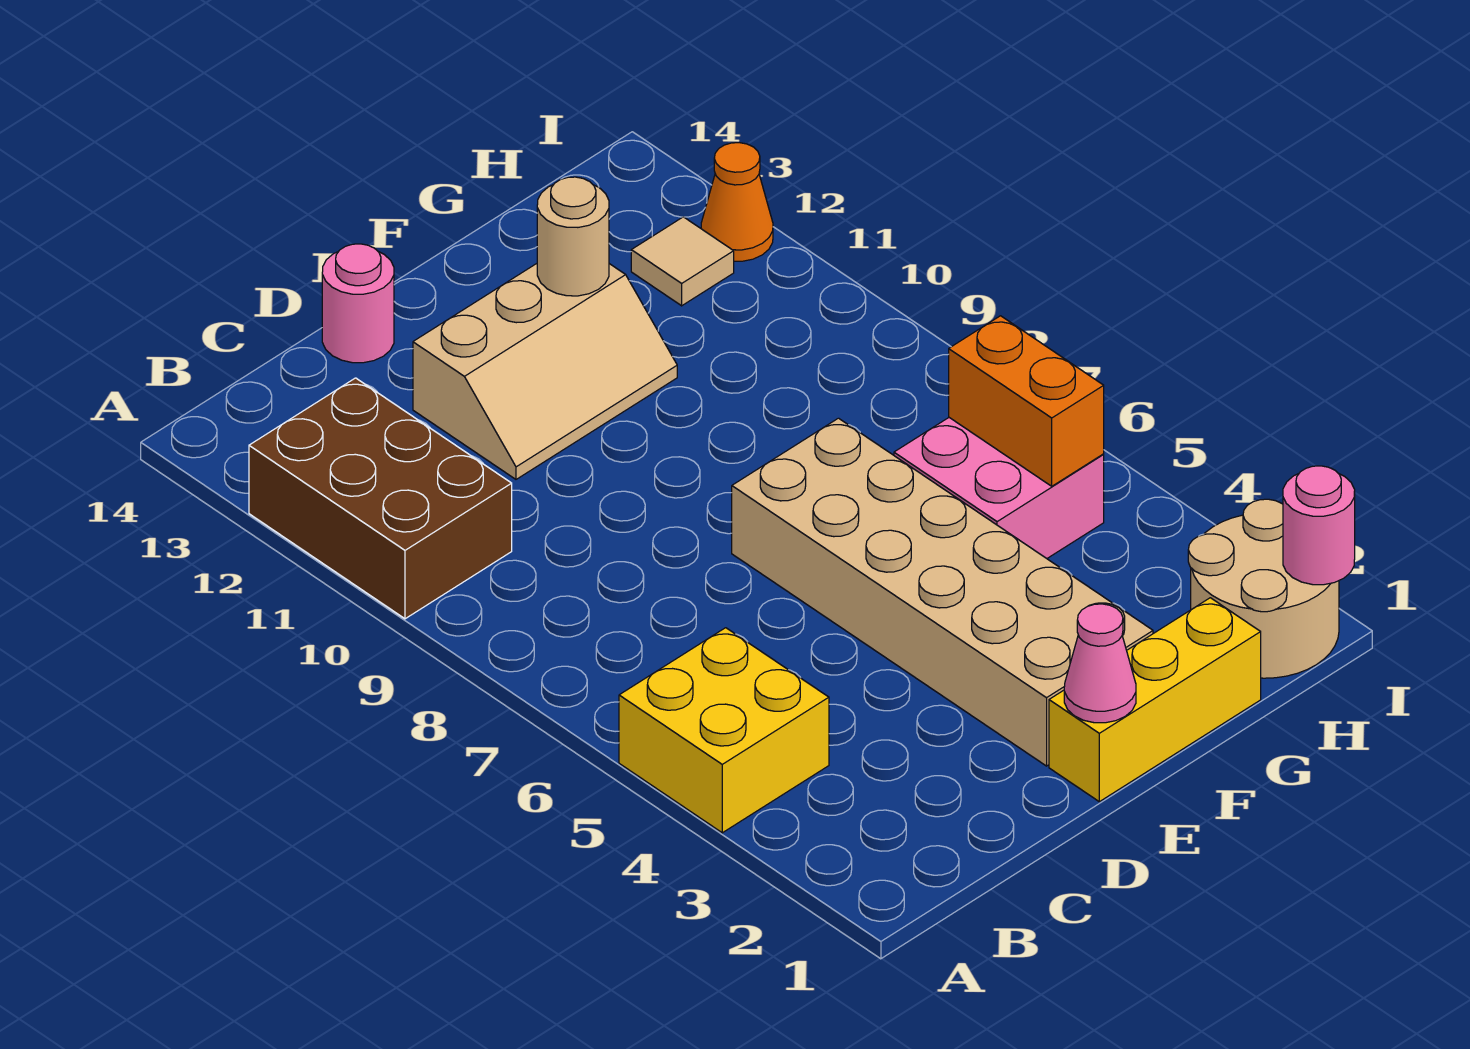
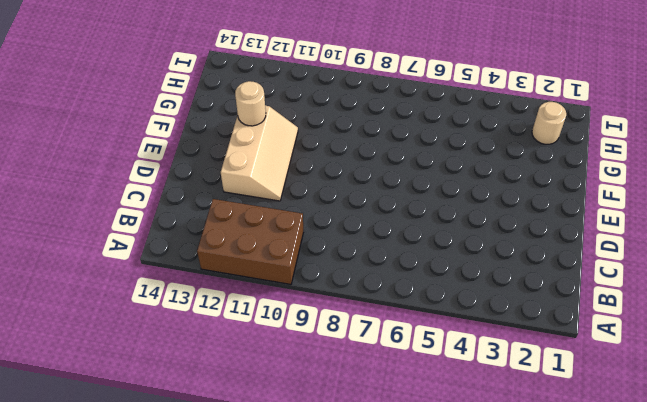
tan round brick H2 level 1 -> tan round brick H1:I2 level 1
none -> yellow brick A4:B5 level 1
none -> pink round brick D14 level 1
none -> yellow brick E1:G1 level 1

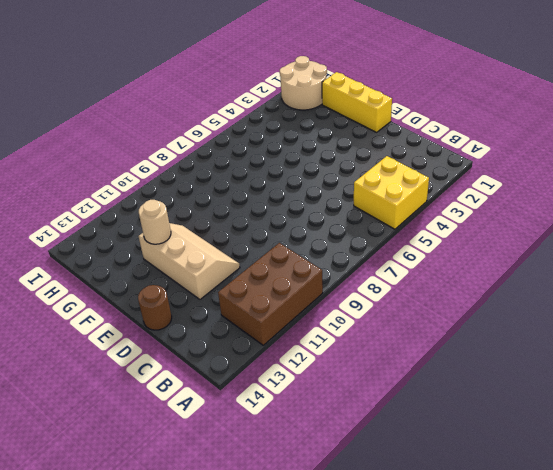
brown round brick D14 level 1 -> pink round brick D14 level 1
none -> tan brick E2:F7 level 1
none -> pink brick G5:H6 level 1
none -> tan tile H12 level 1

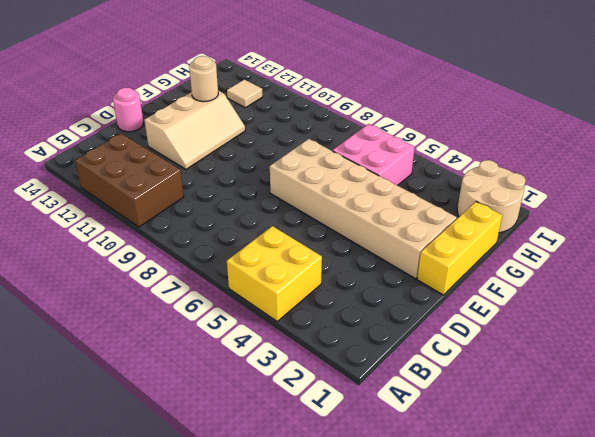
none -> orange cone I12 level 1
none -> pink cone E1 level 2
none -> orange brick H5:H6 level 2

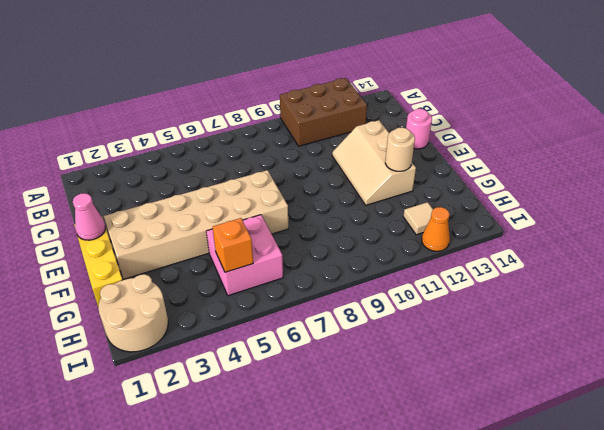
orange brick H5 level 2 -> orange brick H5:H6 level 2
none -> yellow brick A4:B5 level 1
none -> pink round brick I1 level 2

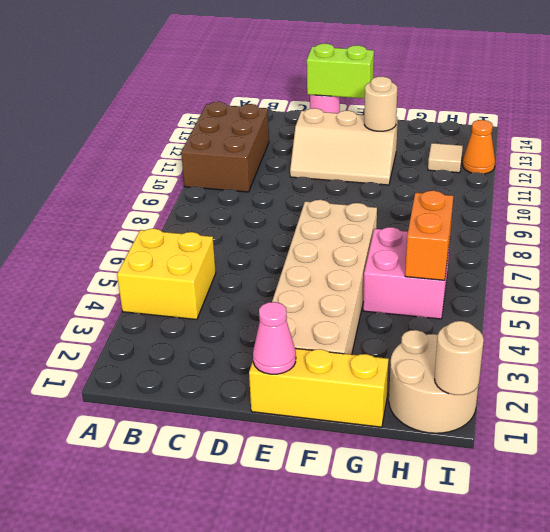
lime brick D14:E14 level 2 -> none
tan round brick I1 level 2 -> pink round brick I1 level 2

= = = = =

Restate the lines above exactly, from the one bearing "none -> pink cone E1 level 2" through the final line of the material, both included, omitting pictures.

none -> pink cone E1 level 2
none -> orange brick H5:H6 level 2

orange brick H5 level 2 -> orange brick H5:H6 level 2
none -> yellow brick A4:B5 level 1
none -> pink round brick I1 level 2

lime brick D14:E14 level 2 -> none
tan round brick I1 level 2 -> pink round brick I1 level 2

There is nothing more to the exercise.